Your answer must consist solely of the line containing "shifted | black_domino" and all subsequent lines through the end of the entries, reproduced exactly.
——
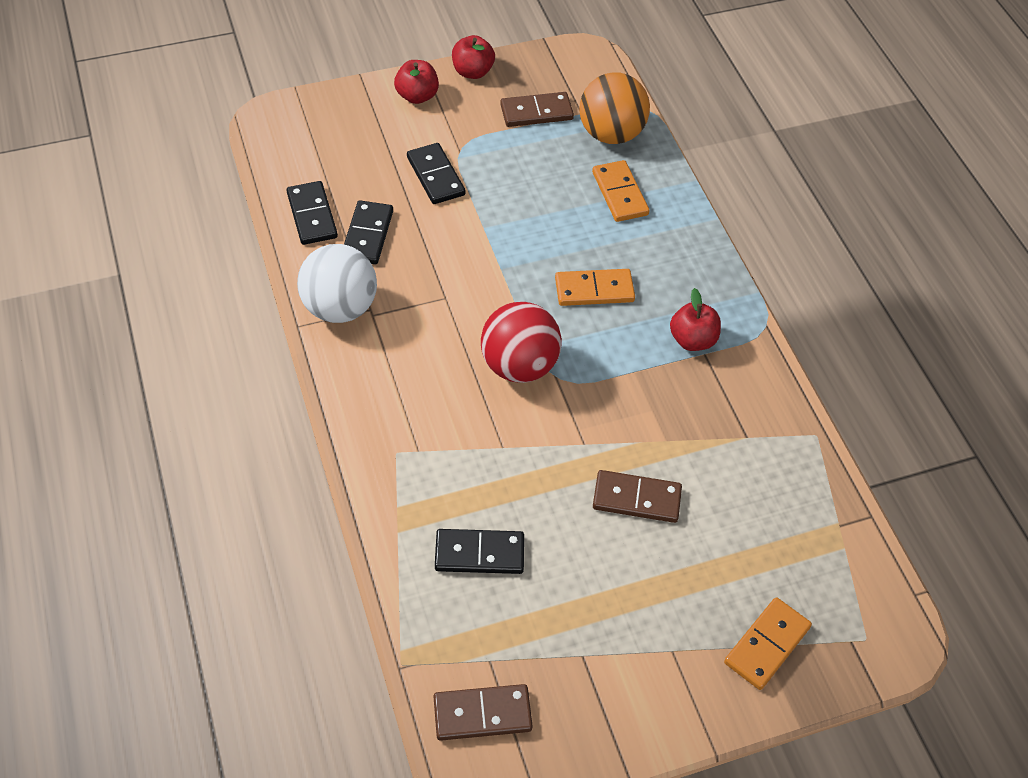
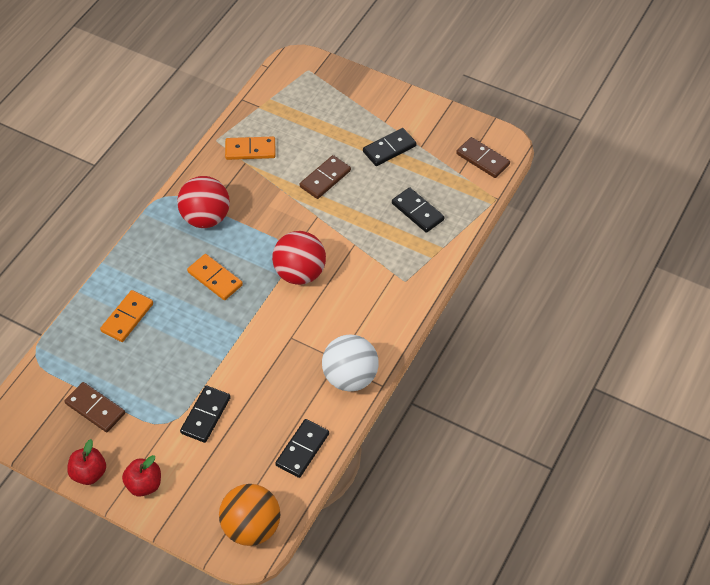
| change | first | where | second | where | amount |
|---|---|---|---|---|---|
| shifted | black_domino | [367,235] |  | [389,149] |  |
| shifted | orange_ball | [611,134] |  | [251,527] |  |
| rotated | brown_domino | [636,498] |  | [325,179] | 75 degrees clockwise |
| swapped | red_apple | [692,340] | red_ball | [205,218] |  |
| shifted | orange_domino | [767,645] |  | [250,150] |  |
——
● **SOLUTION**
| shifted | black_domino | [367,235] |  | [389,149] |  |
| shifted | orange_ball | [611,134] |  | [251,527] |  |
| rotated | brown_domino | [636,498] |  | [325,179] | 75 degrees clockwise |
| swapped | red_apple | [692,340] | red_ball | [205,218] |  |
| shifted | orange_domino | [767,645] |  | [250,150] |  |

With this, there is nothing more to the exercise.